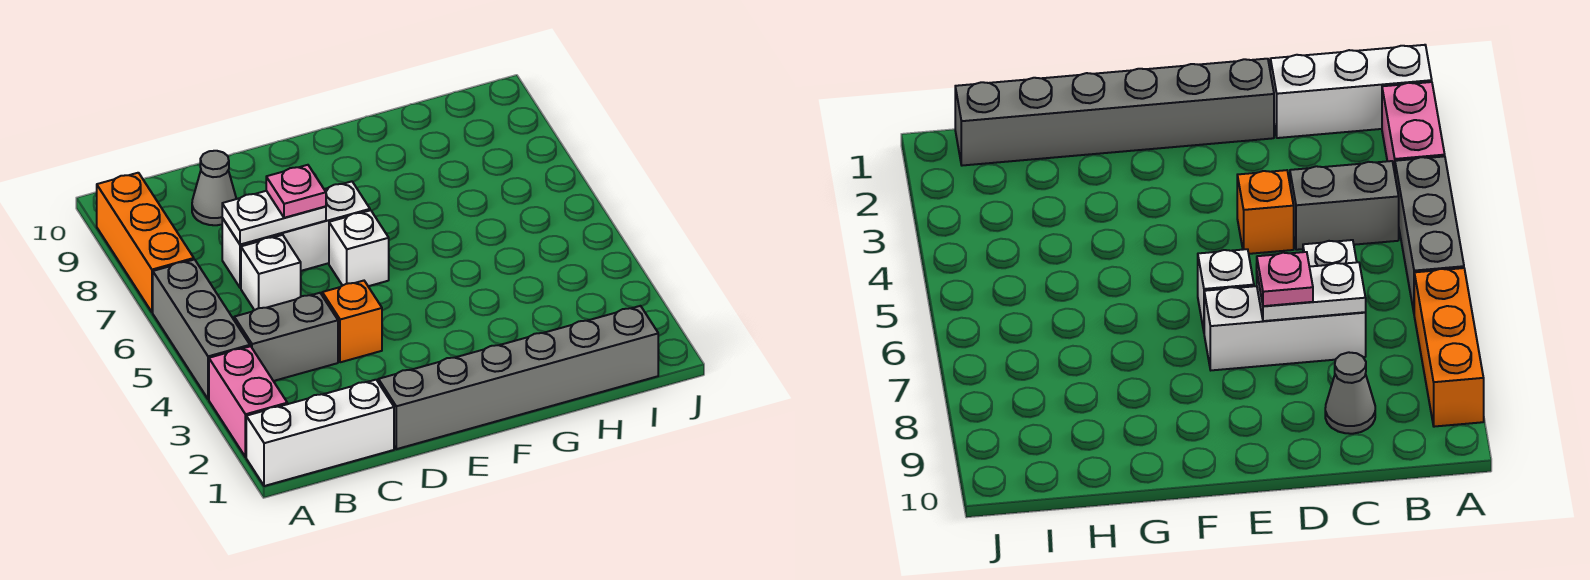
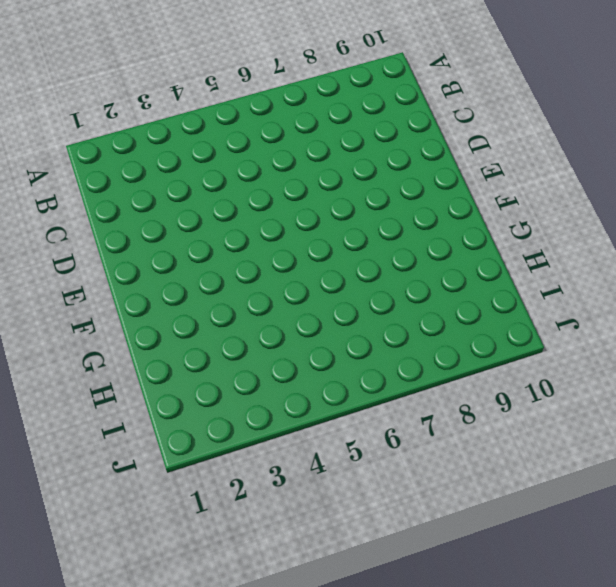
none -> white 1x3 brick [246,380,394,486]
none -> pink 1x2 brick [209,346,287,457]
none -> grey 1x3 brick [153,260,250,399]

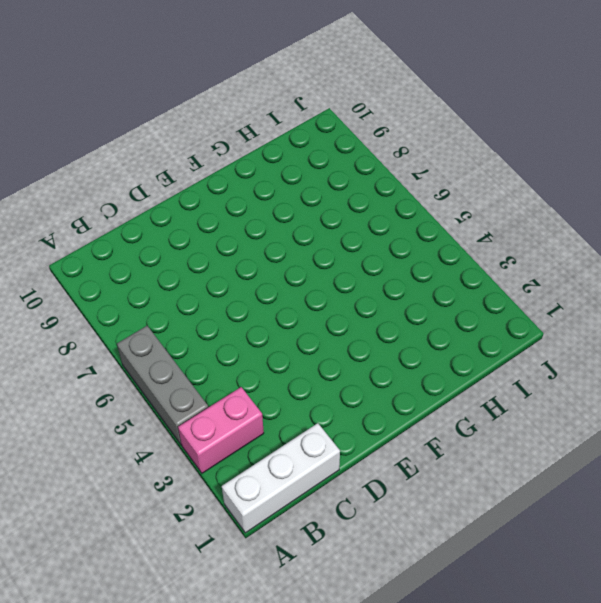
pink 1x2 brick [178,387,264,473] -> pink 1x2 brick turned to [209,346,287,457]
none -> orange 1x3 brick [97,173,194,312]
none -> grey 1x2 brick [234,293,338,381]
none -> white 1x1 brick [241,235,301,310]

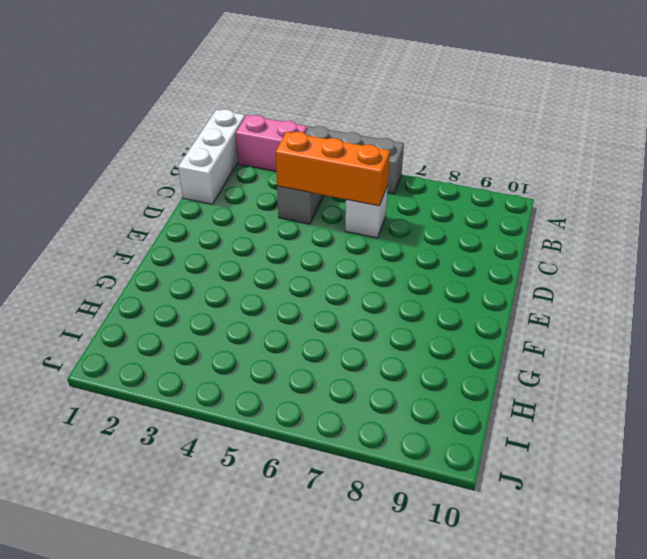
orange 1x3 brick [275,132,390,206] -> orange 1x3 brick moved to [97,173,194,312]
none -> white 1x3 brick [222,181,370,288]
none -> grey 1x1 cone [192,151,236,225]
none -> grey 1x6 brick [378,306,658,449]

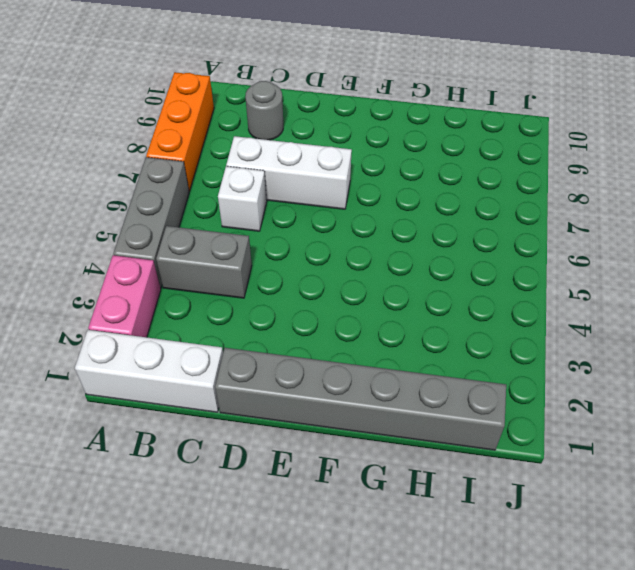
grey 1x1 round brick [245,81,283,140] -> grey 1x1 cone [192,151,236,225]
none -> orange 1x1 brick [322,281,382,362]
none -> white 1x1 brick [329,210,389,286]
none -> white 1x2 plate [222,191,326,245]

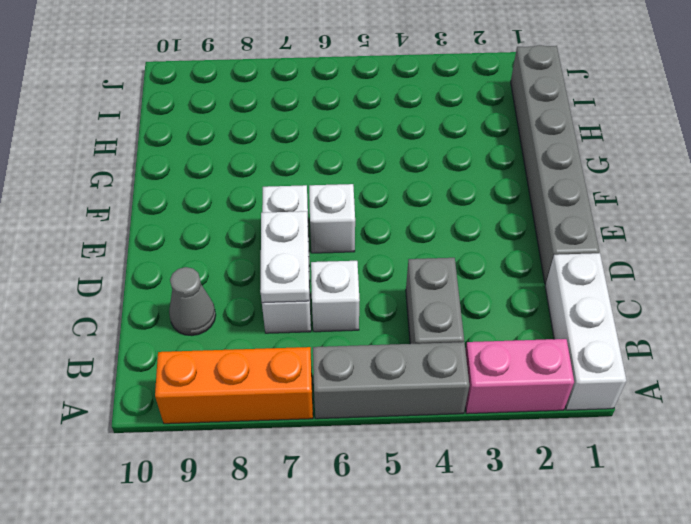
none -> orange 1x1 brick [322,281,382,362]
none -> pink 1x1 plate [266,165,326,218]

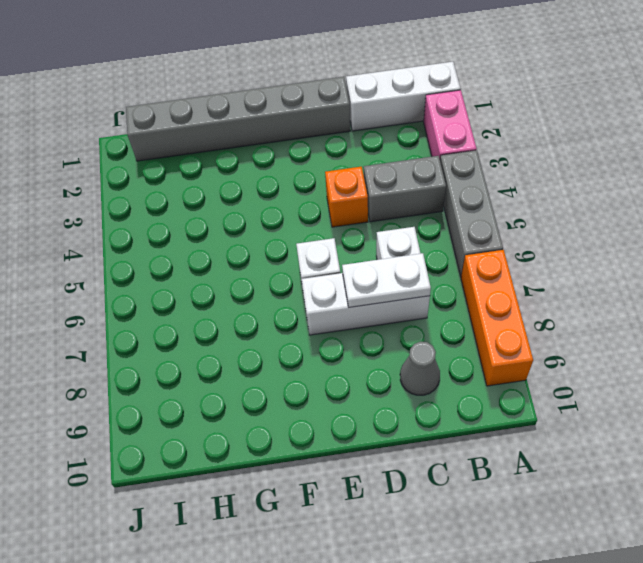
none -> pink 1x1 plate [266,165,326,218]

...

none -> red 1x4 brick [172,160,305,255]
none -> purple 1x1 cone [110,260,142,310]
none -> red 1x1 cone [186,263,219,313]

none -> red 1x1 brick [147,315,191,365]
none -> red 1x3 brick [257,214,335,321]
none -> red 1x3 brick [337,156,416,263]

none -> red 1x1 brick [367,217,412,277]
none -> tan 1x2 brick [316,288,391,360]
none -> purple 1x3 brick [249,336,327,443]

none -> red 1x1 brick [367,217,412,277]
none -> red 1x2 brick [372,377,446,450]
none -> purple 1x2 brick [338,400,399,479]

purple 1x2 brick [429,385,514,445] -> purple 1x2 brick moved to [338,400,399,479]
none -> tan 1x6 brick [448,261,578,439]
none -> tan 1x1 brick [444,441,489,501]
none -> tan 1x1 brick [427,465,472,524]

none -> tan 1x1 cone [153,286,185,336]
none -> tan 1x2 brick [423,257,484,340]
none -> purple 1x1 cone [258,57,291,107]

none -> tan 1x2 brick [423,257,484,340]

▸ Required work
Return exactly the part of the listing above that opens with the line containing "none -> white 1x3 brick [246,380,394,486]" and closes with the line containing "none -> orange 1x3 brick [97,173,194,312]". Pictures stay out.

▸ Solution to the exercise
none -> white 1x3 brick [246,380,394,486]
none -> pink 1x2 brick [209,346,287,457]
none -> grey 1x3 brick [153,260,250,399]

pink 1x2 brick [178,387,264,473] -> pink 1x2 brick turned to [209,346,287,457]
none -> orange 1x3 brick [97,173,194,312]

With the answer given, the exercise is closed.